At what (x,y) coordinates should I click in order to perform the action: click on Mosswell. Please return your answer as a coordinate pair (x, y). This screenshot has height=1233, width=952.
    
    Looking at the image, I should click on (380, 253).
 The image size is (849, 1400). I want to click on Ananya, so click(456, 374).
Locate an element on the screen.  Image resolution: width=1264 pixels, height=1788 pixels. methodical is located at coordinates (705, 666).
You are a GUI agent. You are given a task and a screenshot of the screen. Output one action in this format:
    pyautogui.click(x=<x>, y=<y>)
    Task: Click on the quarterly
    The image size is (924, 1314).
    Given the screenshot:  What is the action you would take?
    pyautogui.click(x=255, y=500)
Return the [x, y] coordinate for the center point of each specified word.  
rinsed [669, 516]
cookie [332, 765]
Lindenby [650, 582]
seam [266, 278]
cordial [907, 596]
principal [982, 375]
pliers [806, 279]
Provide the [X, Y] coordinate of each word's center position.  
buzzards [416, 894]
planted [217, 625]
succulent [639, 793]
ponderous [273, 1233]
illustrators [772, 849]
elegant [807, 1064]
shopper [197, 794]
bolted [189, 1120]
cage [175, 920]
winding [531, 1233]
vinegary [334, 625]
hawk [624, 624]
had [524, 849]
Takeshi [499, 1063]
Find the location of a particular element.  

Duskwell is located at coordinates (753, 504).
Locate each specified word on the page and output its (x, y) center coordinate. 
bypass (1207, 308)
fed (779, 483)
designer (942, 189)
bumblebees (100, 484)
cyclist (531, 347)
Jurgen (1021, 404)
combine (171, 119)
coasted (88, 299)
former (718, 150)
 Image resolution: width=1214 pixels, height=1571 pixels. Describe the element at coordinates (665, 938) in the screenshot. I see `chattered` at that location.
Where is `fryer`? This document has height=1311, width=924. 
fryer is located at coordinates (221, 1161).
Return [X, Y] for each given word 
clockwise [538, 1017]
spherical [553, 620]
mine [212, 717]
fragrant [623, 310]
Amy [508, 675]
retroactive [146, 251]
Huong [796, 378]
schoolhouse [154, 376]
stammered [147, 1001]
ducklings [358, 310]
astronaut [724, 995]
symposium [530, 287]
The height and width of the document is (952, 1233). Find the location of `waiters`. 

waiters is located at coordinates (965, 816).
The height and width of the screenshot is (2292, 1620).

● **Goal**:
How many lines of the items above contain the word "waiters"? Reply with the number alone.

● **Complete response**:
2